====== MATERIAL FOR THE TASK

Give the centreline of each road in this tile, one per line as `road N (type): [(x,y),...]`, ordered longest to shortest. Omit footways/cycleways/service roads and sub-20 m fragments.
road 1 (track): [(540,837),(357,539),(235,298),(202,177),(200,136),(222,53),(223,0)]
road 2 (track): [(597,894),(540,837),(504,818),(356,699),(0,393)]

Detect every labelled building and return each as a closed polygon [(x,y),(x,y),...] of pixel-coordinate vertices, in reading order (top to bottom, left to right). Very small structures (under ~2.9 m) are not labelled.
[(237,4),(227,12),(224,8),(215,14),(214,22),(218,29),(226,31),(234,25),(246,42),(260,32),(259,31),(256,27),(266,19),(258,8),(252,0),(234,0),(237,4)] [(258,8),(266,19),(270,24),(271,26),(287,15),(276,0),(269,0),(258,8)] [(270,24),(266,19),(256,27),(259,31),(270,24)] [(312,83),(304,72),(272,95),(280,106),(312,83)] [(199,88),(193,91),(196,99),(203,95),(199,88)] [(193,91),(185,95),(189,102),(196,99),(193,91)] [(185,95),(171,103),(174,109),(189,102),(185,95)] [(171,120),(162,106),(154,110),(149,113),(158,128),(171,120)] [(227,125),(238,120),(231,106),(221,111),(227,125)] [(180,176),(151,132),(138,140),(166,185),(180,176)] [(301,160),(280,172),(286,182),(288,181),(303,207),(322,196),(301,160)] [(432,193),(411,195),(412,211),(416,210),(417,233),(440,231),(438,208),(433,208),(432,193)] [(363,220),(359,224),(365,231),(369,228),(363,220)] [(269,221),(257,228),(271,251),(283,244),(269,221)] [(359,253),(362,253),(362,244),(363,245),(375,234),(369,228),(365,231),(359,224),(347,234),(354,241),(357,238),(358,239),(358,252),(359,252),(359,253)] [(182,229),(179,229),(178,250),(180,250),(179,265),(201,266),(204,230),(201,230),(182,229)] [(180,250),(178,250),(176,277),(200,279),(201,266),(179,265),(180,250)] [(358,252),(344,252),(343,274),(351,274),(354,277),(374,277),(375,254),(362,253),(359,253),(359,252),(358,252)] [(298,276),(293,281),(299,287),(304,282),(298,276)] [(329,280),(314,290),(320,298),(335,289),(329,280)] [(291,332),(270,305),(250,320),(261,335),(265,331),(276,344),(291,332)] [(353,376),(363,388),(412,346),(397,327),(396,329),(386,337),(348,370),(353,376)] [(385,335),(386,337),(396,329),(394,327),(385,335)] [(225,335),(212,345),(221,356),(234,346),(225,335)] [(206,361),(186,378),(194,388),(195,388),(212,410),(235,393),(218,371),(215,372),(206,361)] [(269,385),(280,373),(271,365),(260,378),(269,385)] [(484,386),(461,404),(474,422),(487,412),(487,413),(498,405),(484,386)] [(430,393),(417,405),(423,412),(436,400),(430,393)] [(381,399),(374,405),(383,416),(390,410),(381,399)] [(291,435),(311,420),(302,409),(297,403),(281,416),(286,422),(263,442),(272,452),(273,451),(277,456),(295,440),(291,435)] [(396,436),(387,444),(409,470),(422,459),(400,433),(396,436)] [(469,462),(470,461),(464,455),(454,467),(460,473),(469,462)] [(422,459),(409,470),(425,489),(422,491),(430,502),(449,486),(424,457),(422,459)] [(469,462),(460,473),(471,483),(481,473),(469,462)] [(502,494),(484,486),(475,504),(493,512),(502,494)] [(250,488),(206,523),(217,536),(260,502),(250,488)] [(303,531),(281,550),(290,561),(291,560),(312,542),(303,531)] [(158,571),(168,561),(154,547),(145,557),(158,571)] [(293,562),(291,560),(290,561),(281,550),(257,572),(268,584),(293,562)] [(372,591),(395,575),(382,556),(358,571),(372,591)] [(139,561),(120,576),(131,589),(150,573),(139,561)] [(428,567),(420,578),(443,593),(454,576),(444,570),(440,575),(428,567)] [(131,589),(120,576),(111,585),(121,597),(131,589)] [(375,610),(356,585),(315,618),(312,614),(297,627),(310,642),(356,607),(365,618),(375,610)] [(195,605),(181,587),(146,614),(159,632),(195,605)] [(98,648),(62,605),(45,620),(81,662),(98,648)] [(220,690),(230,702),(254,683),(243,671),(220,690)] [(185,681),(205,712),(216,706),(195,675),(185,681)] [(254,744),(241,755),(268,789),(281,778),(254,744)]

============

Look over the entries for "track", then copy every line that includes that string.

road 1 (track): [(540,837),(357,539),(235,298),(202,177),(200,136),(222,53),(223,0)]
road 2 (track): [(597,894),(540,837),(504,818),(356,699),(0,393)]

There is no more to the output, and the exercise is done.